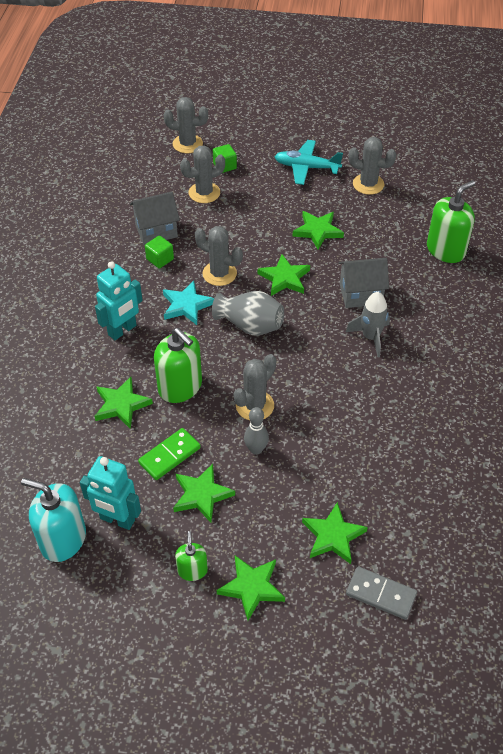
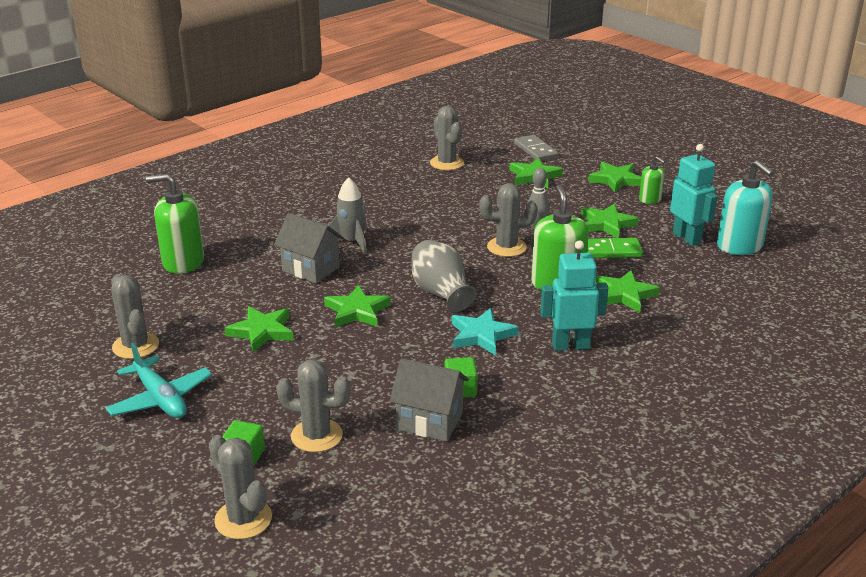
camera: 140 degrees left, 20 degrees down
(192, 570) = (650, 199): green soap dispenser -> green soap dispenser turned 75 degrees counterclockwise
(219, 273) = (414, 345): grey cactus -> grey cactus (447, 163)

★ ★ ★ ★ ★

| What needs to be done |
Check every line above for the string "degrees", and copy the ones that have it.

| Response area |
camera: 140 degrees left, 20 degrees down
(192, 570) = (650, 199): green soap dispenser -> green soap dispenser turned 75 degrees counterclockwise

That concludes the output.